Give back only the line containing "IMU pin GND: 3V3 -> GND" and every line after it through the end of the data below, transcribed exactly.

Stored records
□ □ □ □
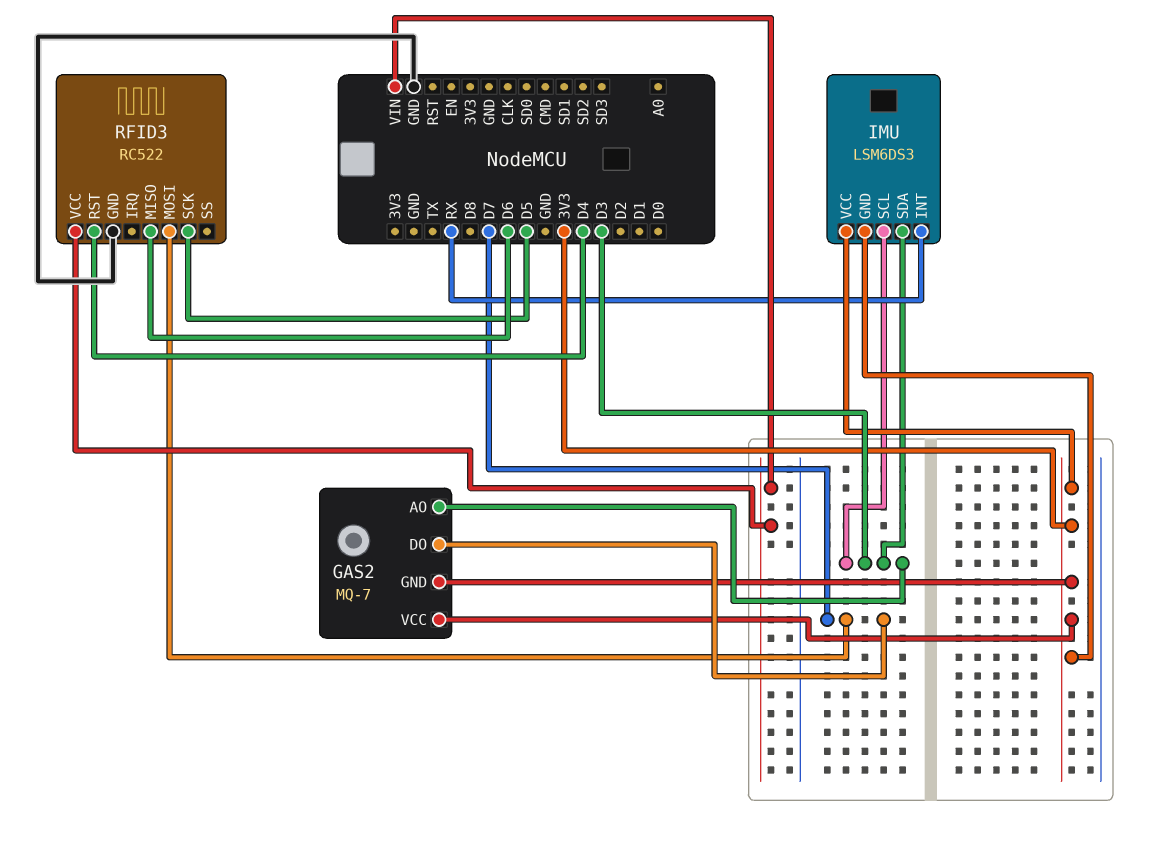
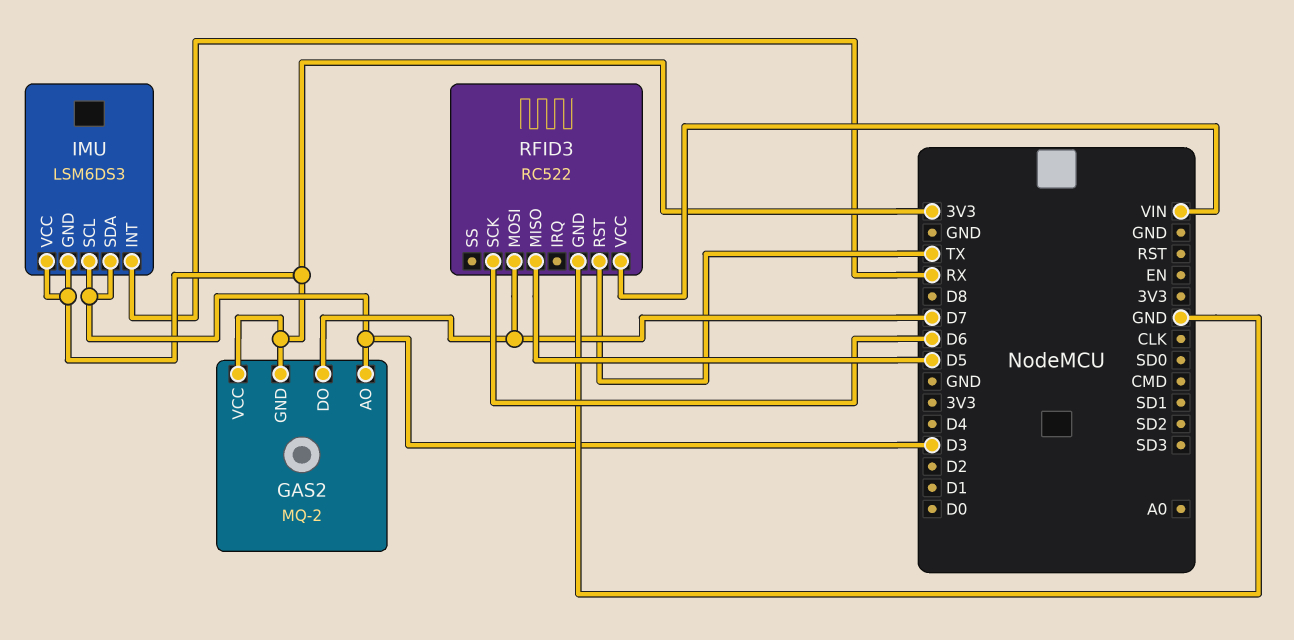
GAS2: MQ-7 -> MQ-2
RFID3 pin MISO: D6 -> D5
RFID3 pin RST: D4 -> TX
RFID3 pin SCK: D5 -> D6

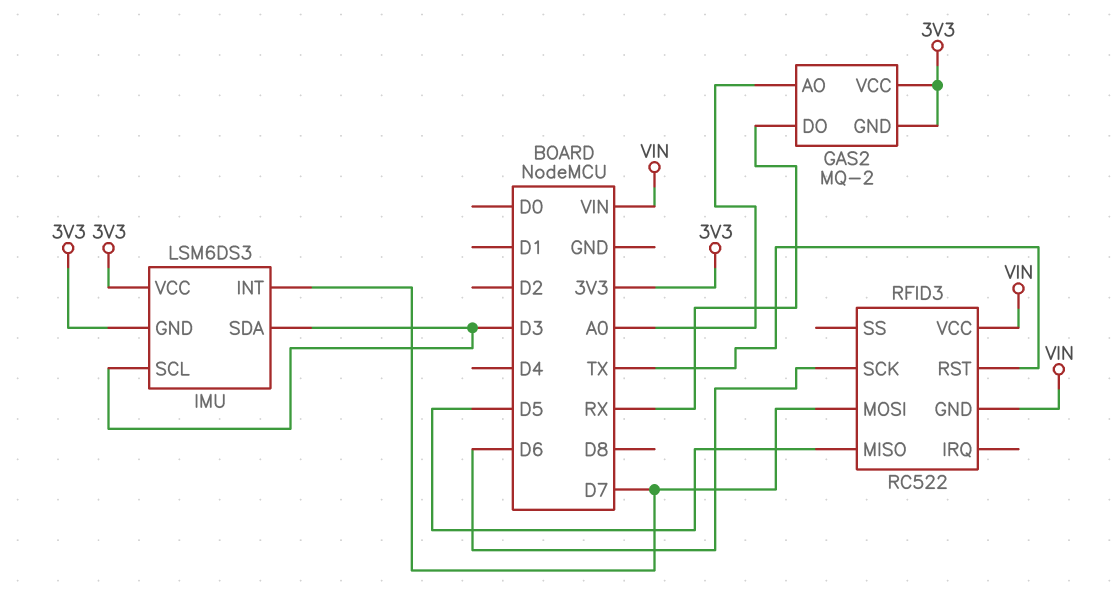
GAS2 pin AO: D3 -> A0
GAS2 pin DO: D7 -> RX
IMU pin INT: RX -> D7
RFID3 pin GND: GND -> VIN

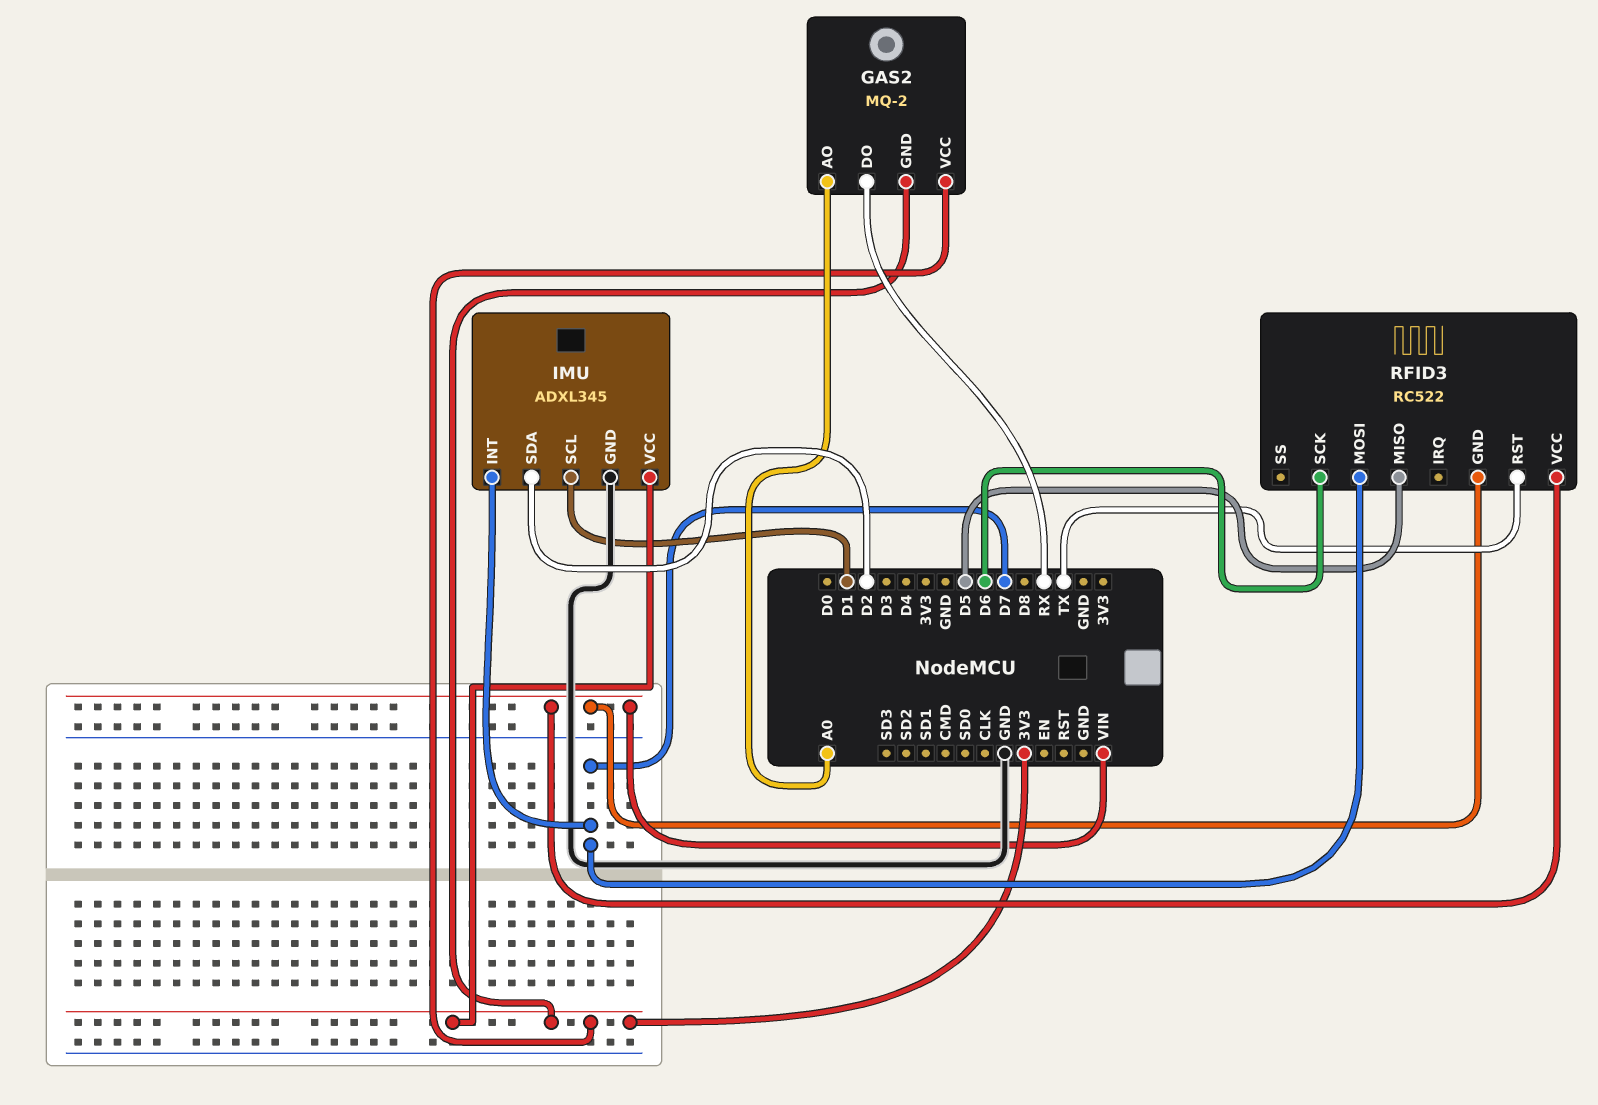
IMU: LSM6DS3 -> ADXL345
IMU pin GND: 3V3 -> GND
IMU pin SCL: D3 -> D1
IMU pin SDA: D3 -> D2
□ □ □ □
▸ **Task answer**:
IMU pin GND: 3V3 -> GND
IMU pin SCL: D3 -> D1
IMU pin SDA: D3 -> D2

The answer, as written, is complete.